*Action item:*
What's wanted here is the full listing below, repeated exactly, with no images in it.

****

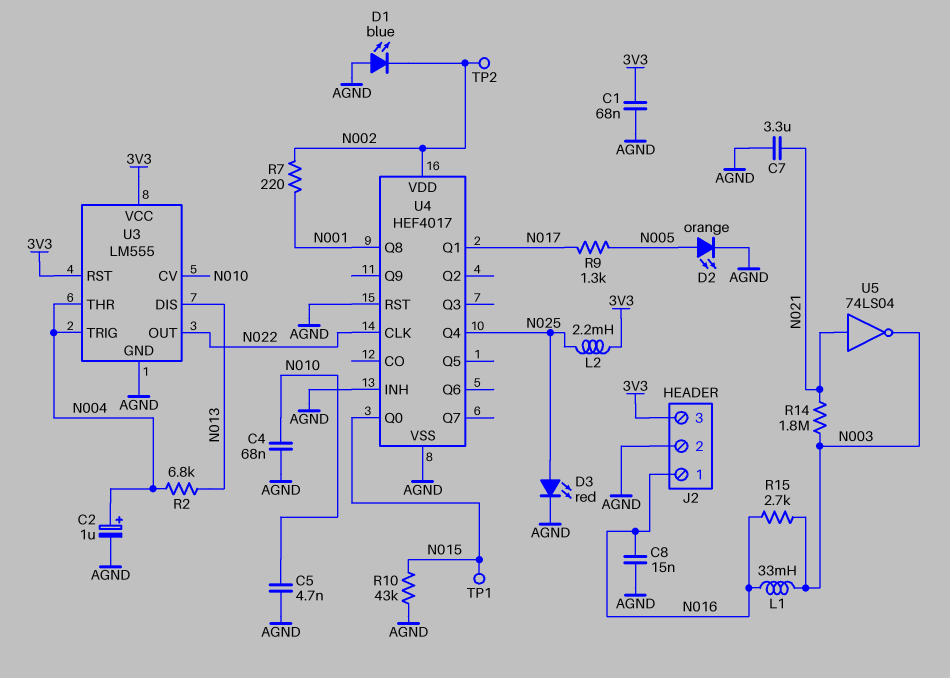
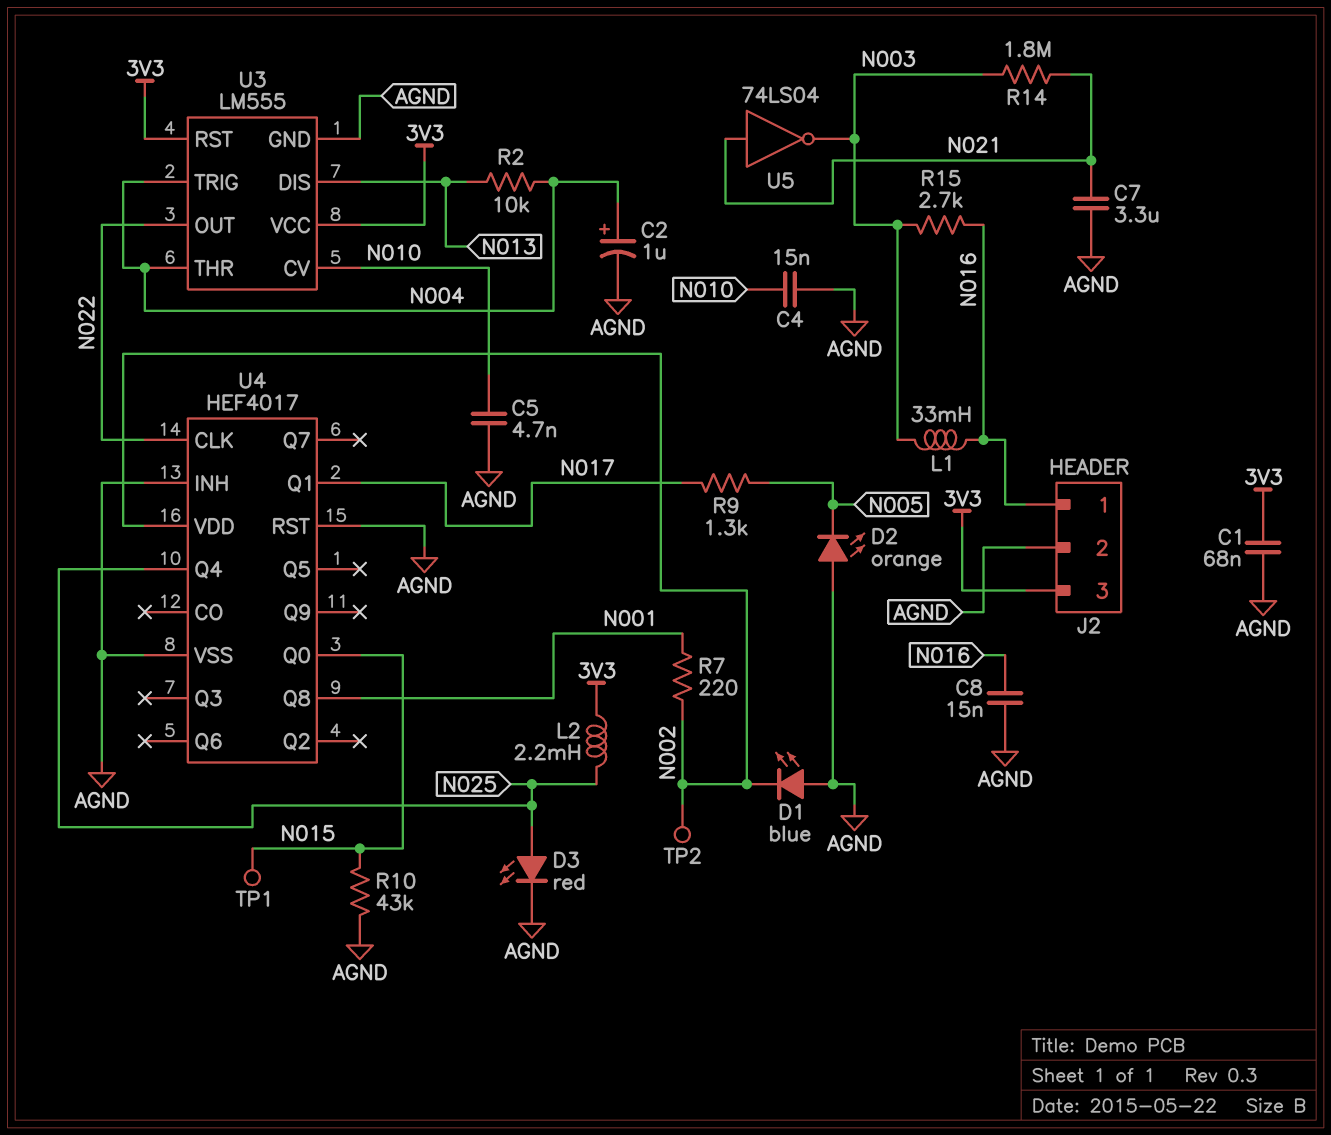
C4: 68nF (AGND, N010) -> 15nF (AGND, N010)
D2: LED orange (A N005, K AGND) -> LED orange (A AGND, K N005)
R2: 6.8k (N004, N013) -> 10k (N004, N013)

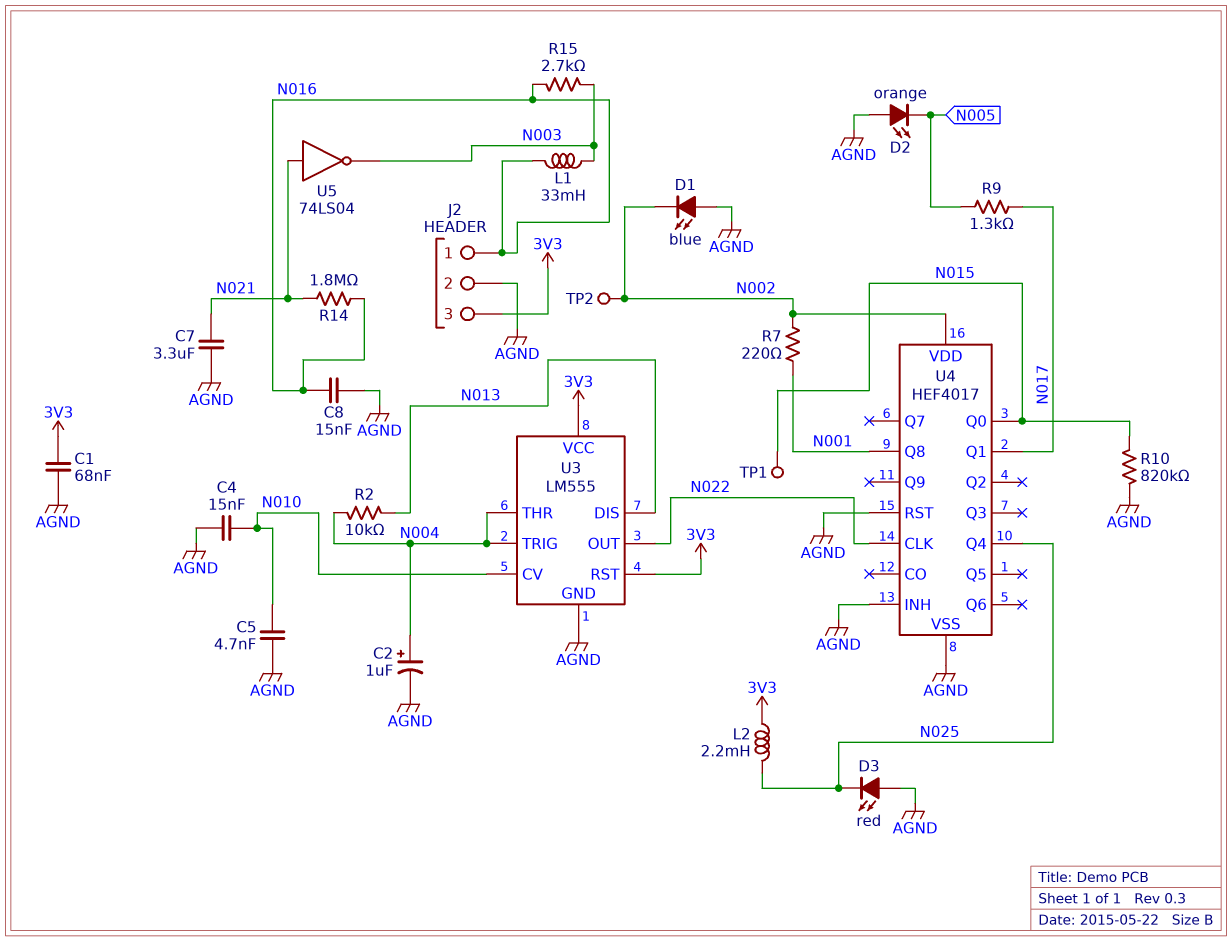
D3: LED red (A N025, K AGND) -> LED red (A AGND, K N025)
R10: 43k (AGND, N015) -> 820k (AGND, N015)
R14: 1.8M (N003, N021) -> 1.8M (N016, N021)

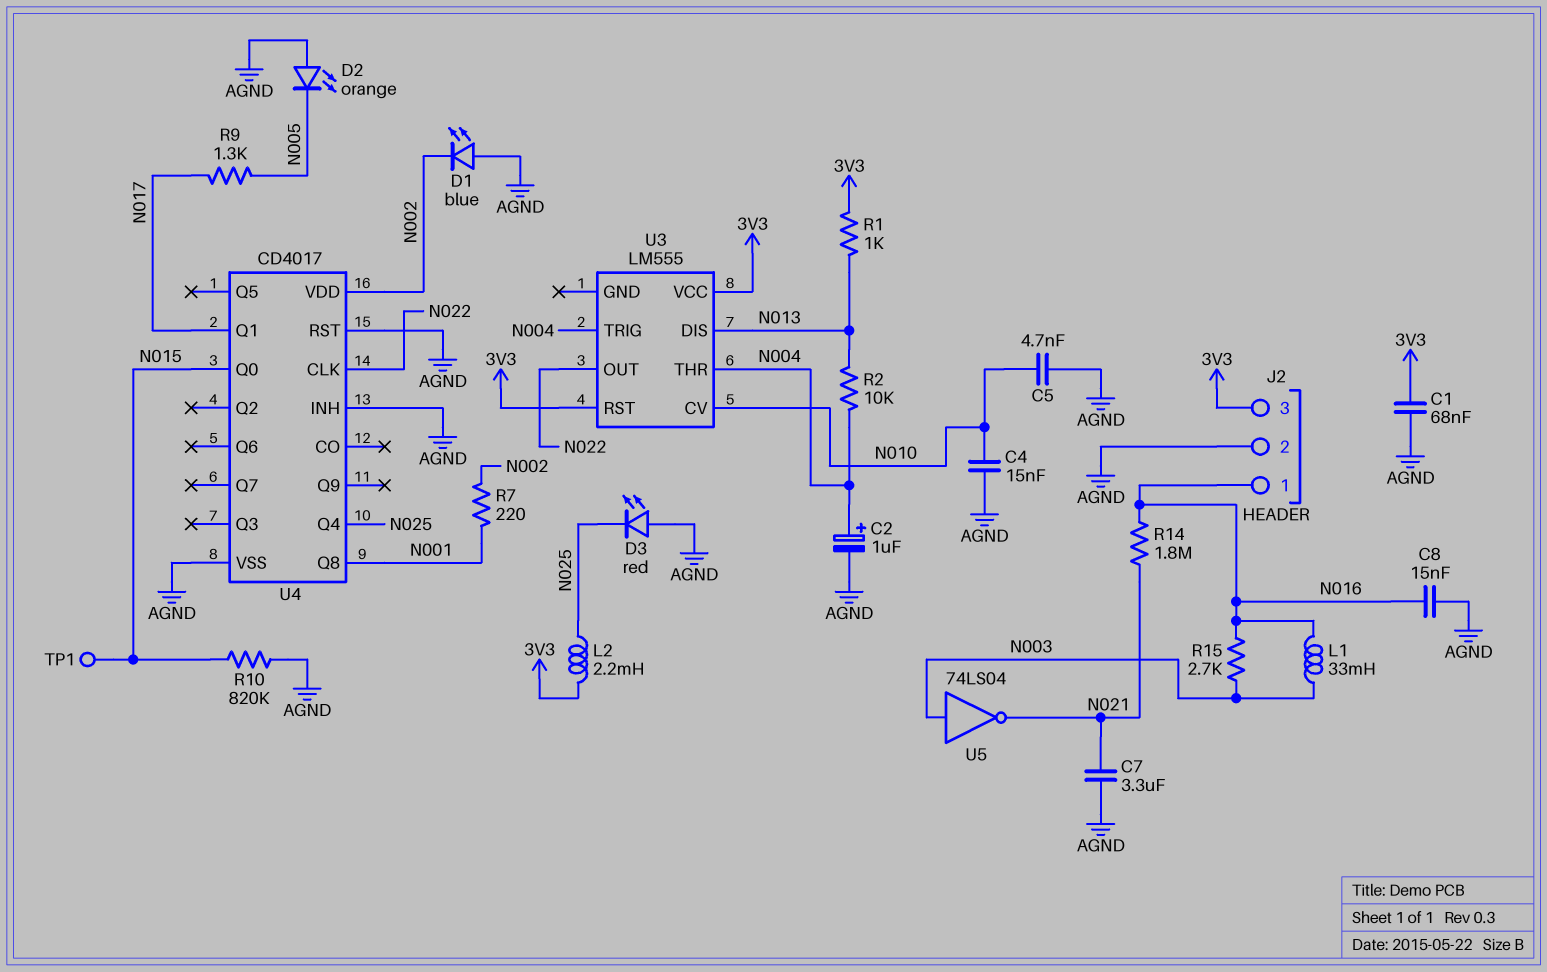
R1: none -> 1k (3V3, N013)
TP2: test point (N002) -> none
U3 pin GND: AGND -> none
U4: HEF4017 -> CD4017
U5: NOT 74LS04 (in N021, out N003) -> NOT 74LS04 (in N003, out N021)

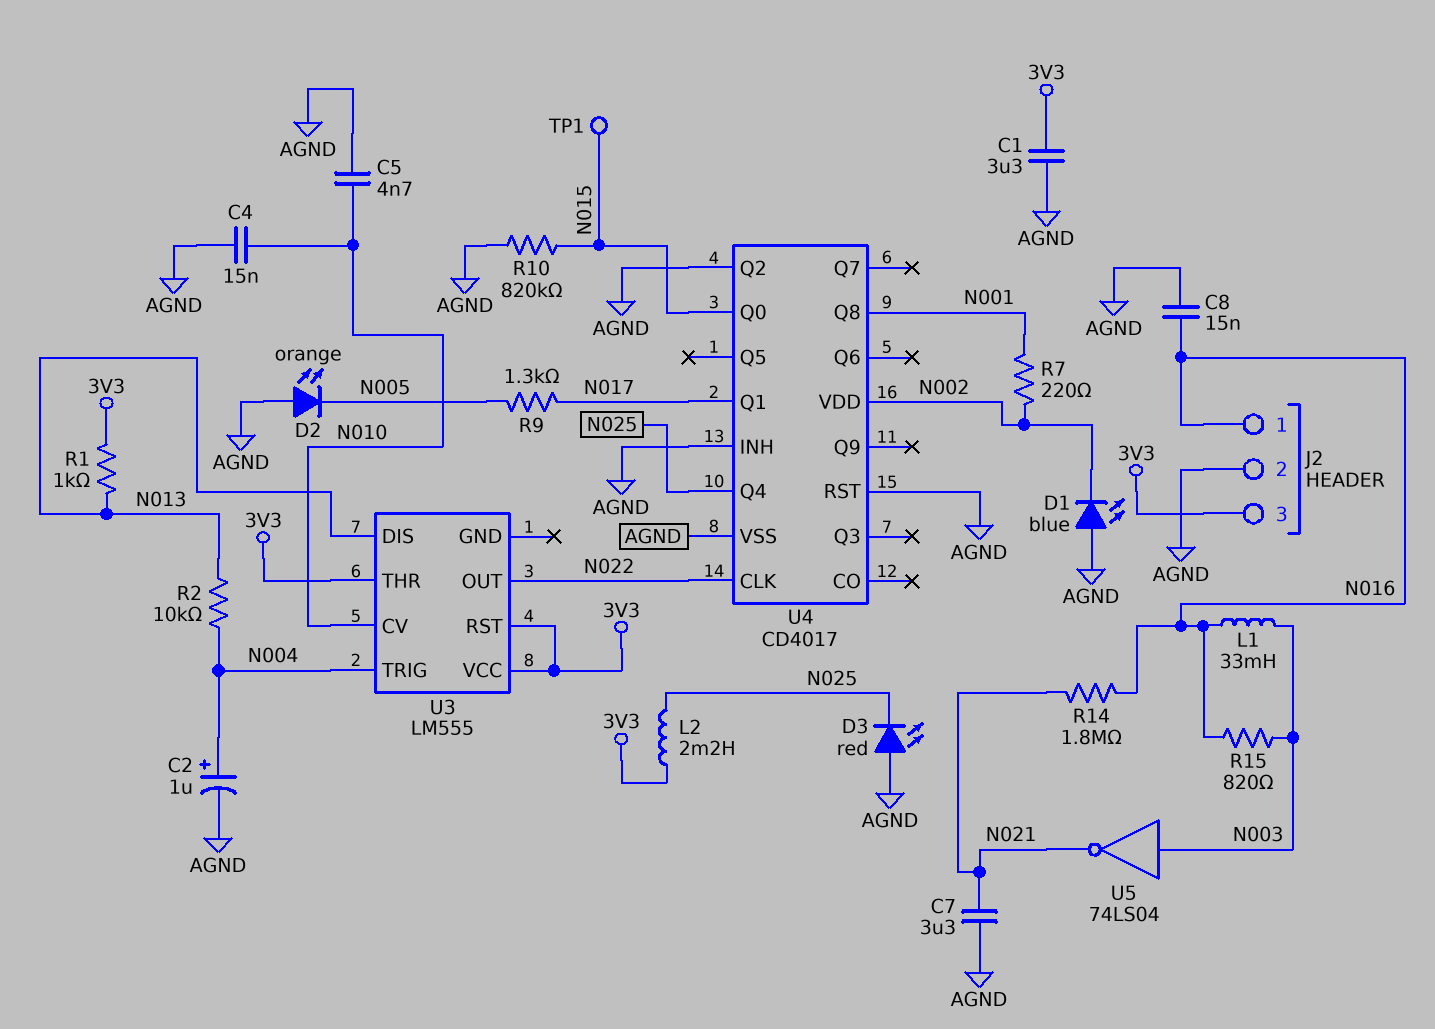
C1: 68nF (3V3, AGND) -> 3.3uF (3V3, AGND)
R15: 2.7k (N003, N016) -> 820 (N003, N016)
U3 pin THR: N004 -> 3V3
U4 pin Q2: none -> AGND

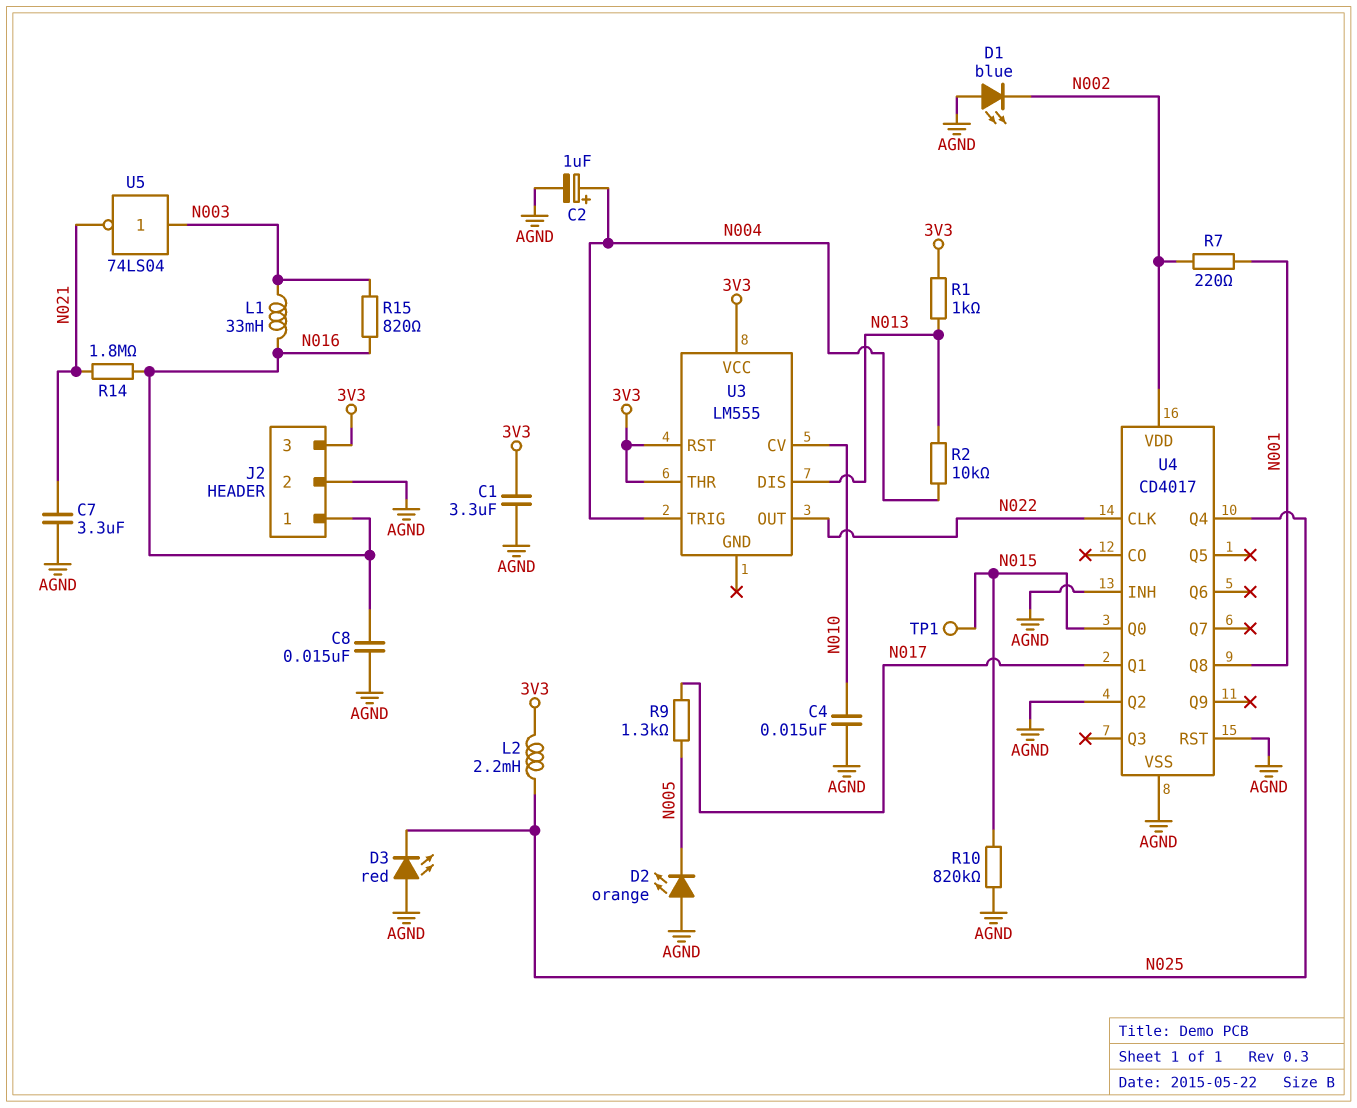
C5: 4.7nF (AGND, N010) -> none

****

*Task solution:*
C4: 68nF (AGND, N010) -> 15nF (AGND, N010)
D2: LED orange (A N005, K AGND) -> LED orange (A AGND, K N005)
R2: 6.8k (N004, N013) -> 10k (N004, N013)

D3: LED red (A N025, K AGND) -> LED red (A AGND, K N025)
R10: 43k (AGND, N015) -> 820k (AGND, N015)
R14: 1.8M (N003, N021) -> 1.8M (N016, N021)

R1: none -> 1k (3V3, N013)
TP2: test point (N002) -> none
U3 pin GND: AGND -> none
U4: HEF4017 -> CD4017
U5: NOT 74LS04 (in N021, out N003) -> NOT 74LS04 (in N003, out N021)

C1: 68nF (3V3, AGND) -> 3.3uF (3V3, AGND)
R15: 2.7k (N003, N016) -> 820 (N003, N016)
U3 pin THR: N004 -> 3V3
U4 pin Q2: none -> AGND

C5: 4.7nF (AGND, N010) -> none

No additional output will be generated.